Records from a dataset
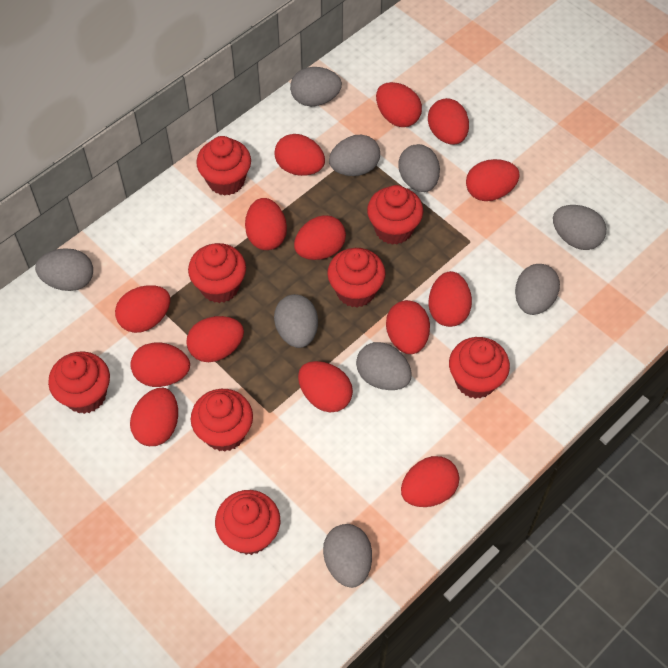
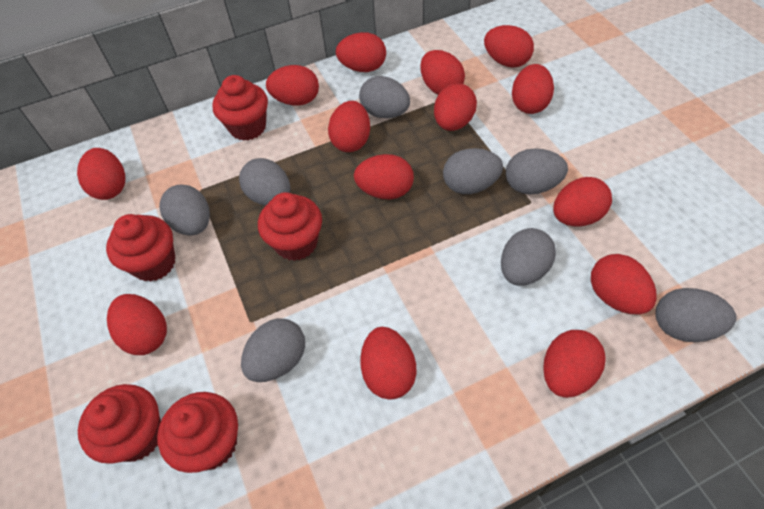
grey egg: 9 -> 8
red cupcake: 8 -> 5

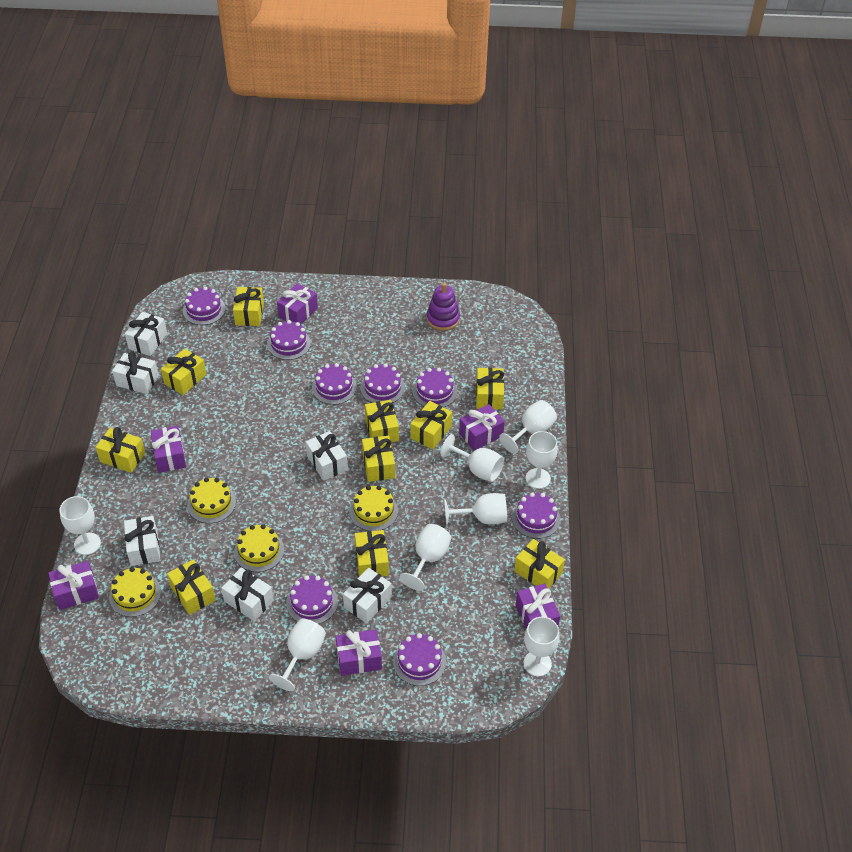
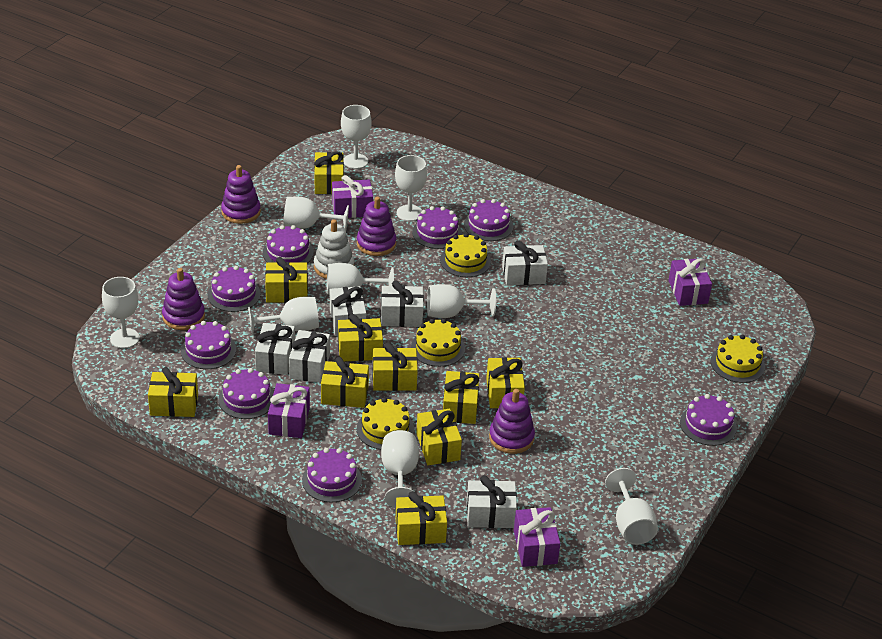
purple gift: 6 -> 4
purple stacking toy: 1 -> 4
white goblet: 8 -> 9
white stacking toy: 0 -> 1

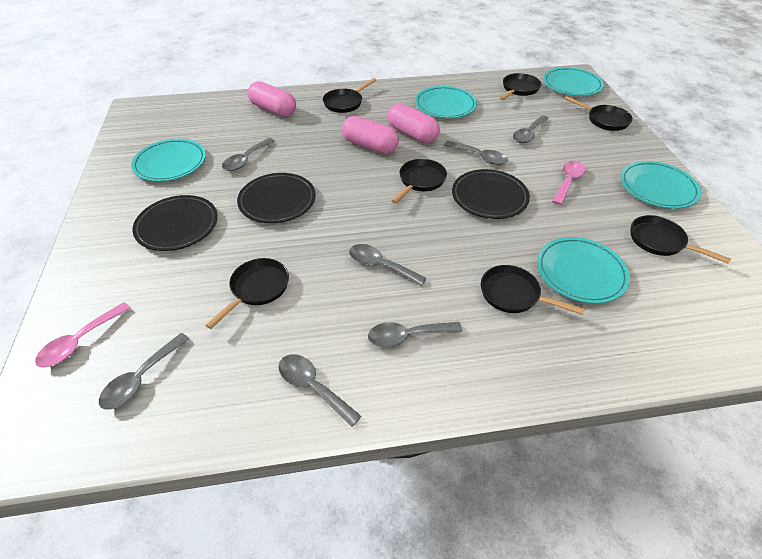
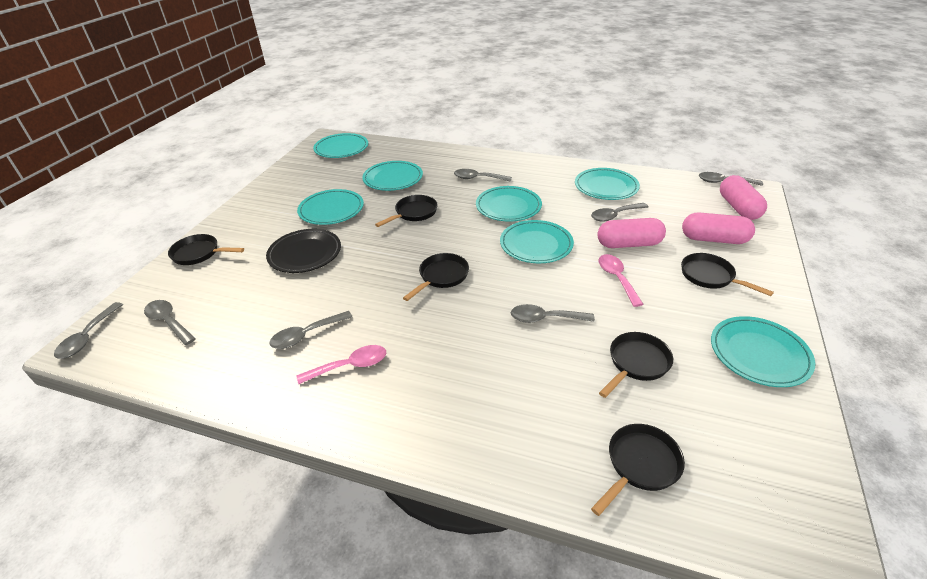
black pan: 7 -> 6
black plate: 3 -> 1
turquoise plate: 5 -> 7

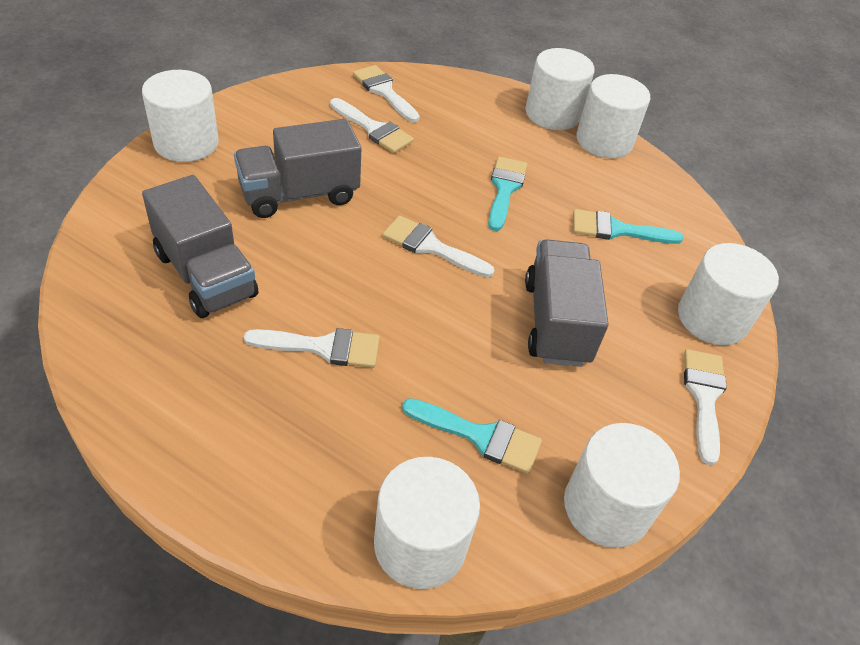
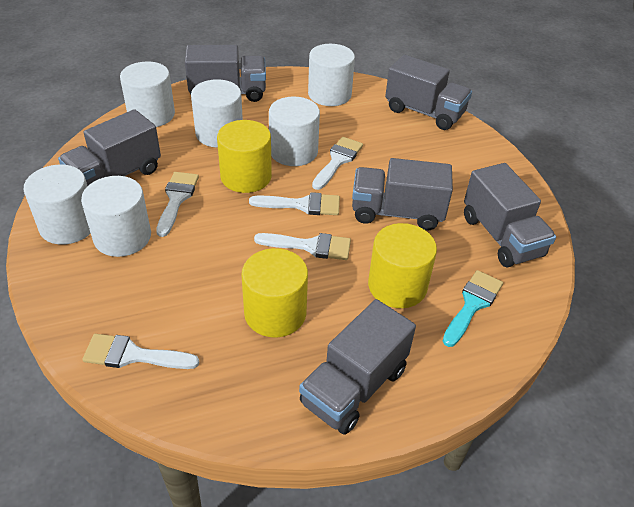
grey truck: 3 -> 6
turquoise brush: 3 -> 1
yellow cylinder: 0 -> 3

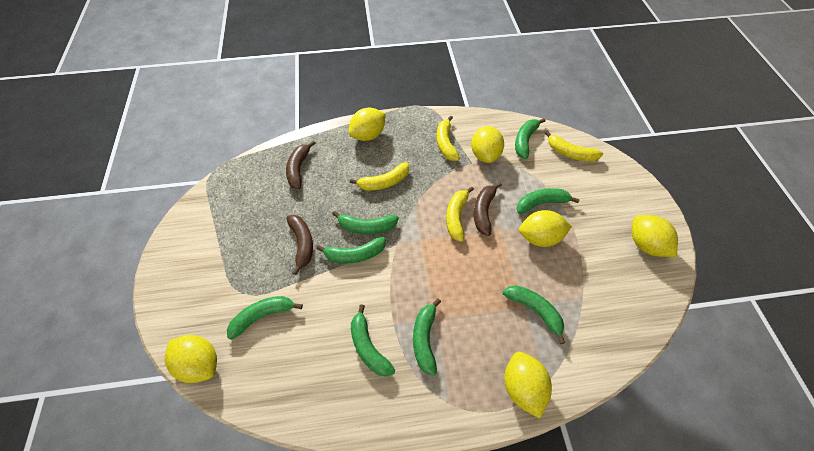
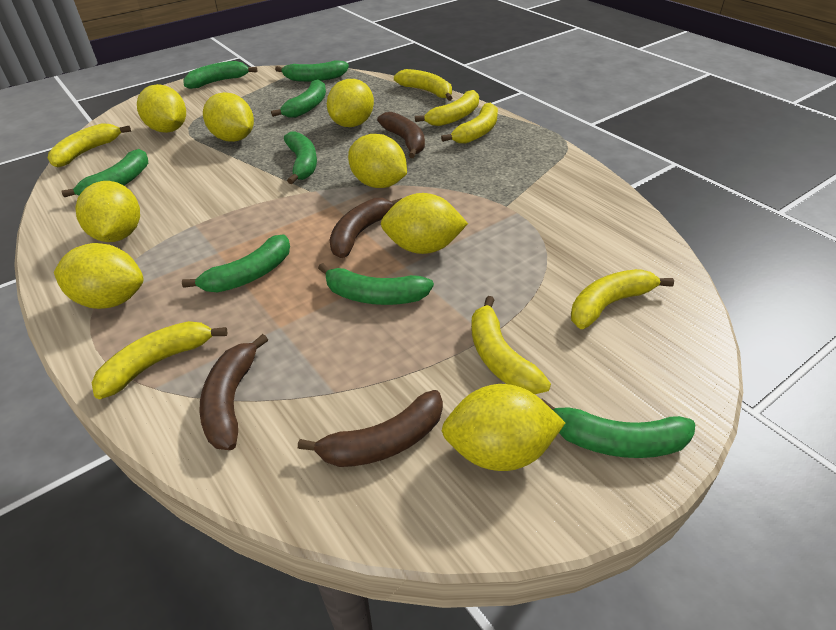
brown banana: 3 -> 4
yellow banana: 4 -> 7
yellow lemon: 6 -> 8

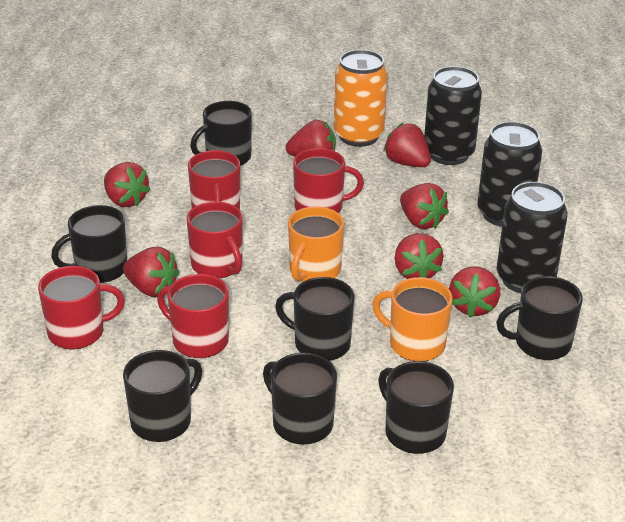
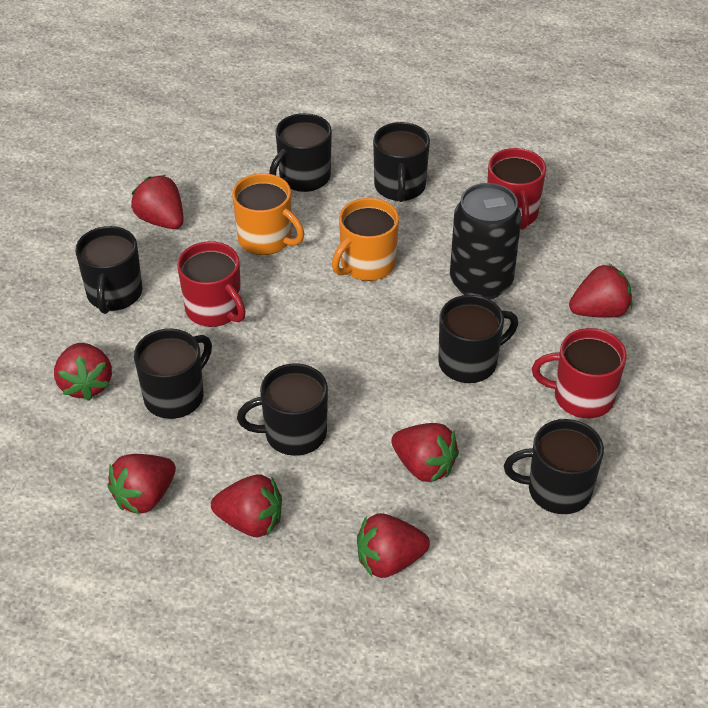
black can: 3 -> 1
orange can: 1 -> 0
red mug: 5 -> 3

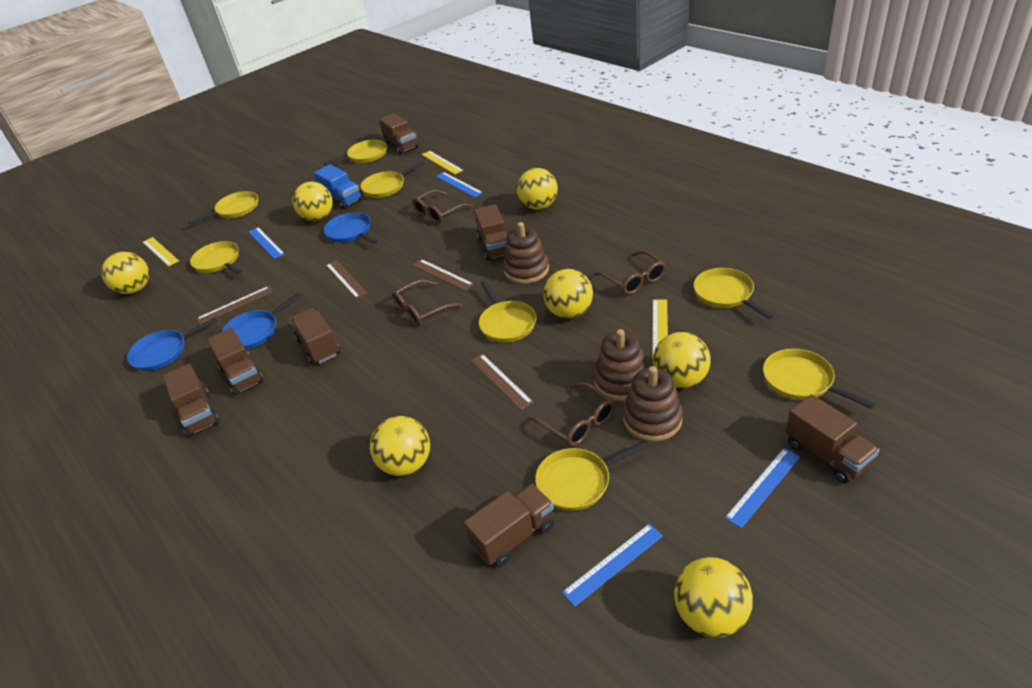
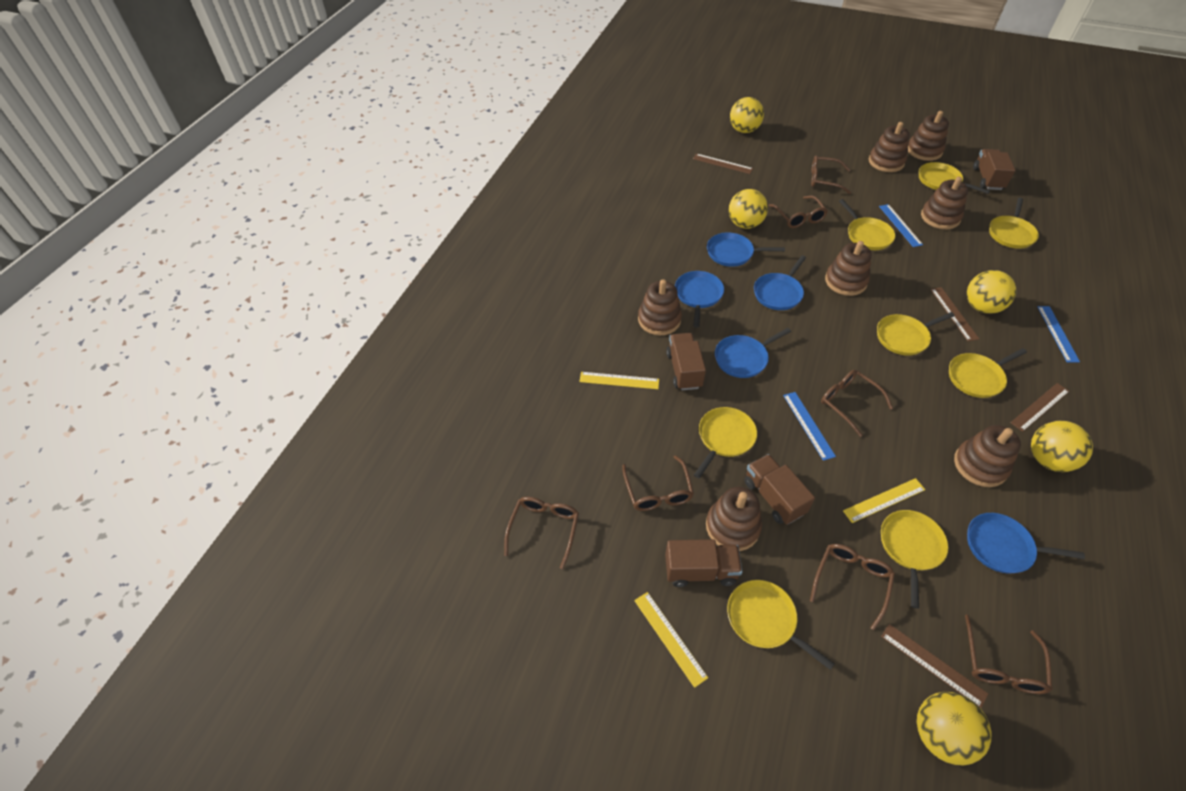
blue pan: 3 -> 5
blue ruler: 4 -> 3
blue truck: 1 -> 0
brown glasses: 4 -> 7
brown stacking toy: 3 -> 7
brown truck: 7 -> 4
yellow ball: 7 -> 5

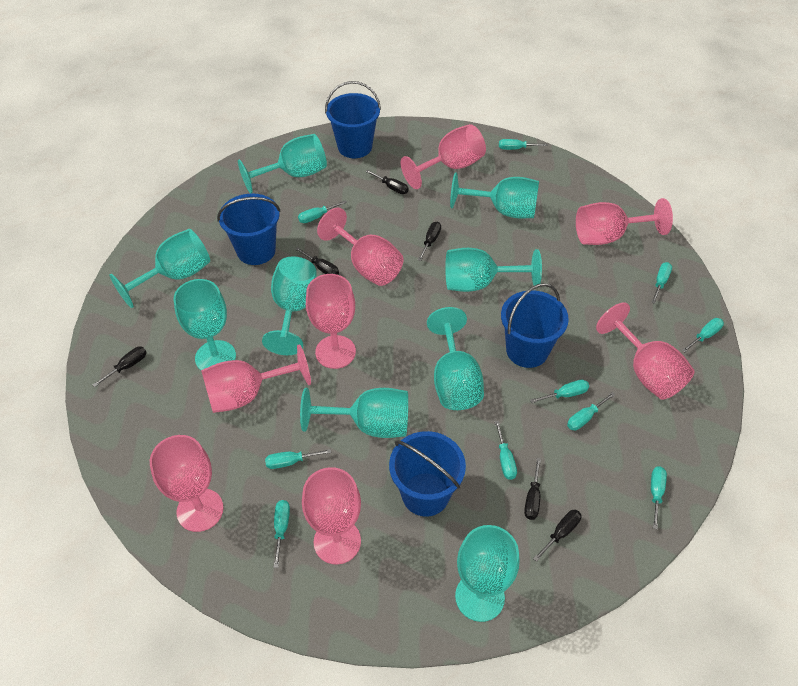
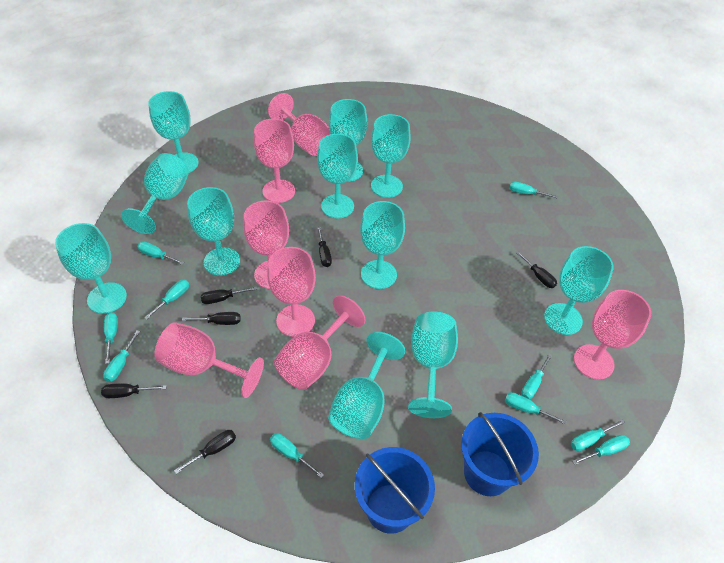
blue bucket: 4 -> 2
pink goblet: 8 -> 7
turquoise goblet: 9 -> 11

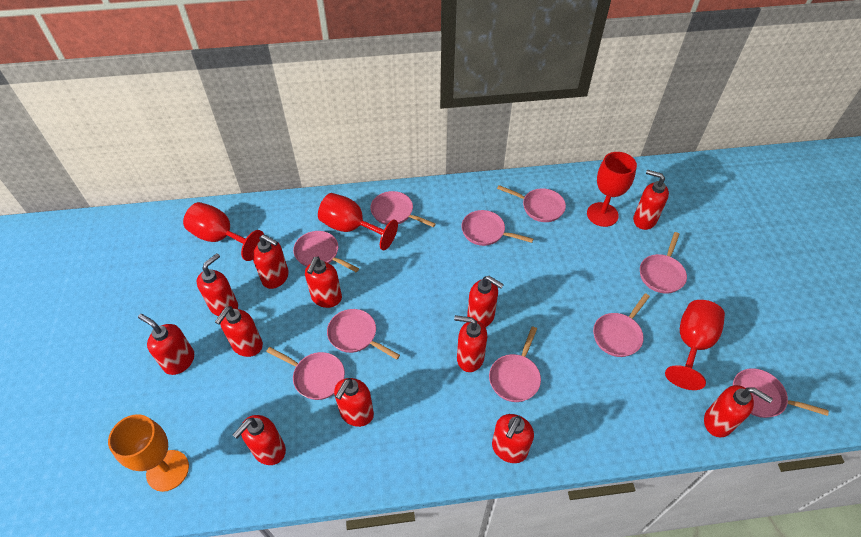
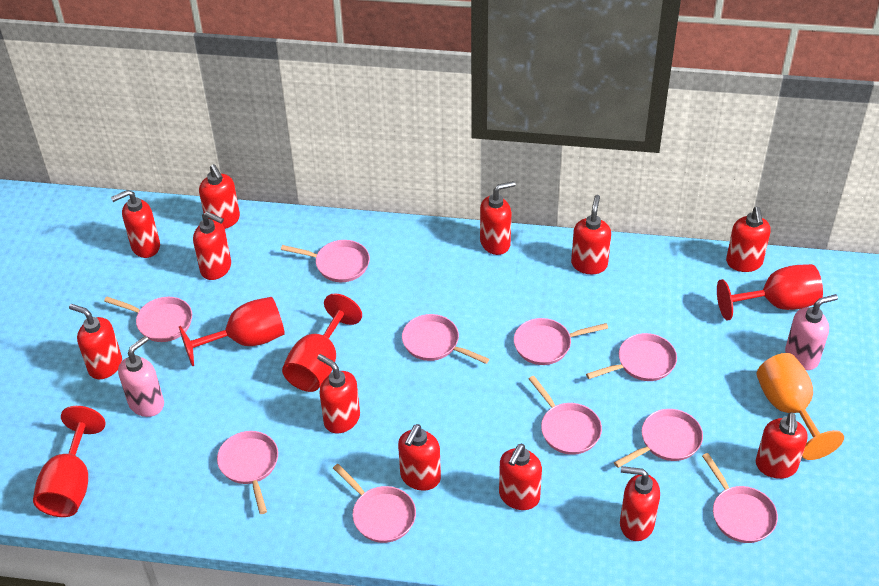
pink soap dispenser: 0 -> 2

= Aim of the exercise =
Pull out all lines in the data above that include "turquoise".

= Answer box =
turquoise plate: 5 -> 7
turquoise brush: 3 -> 1
turquoise goblet: 9 -> 11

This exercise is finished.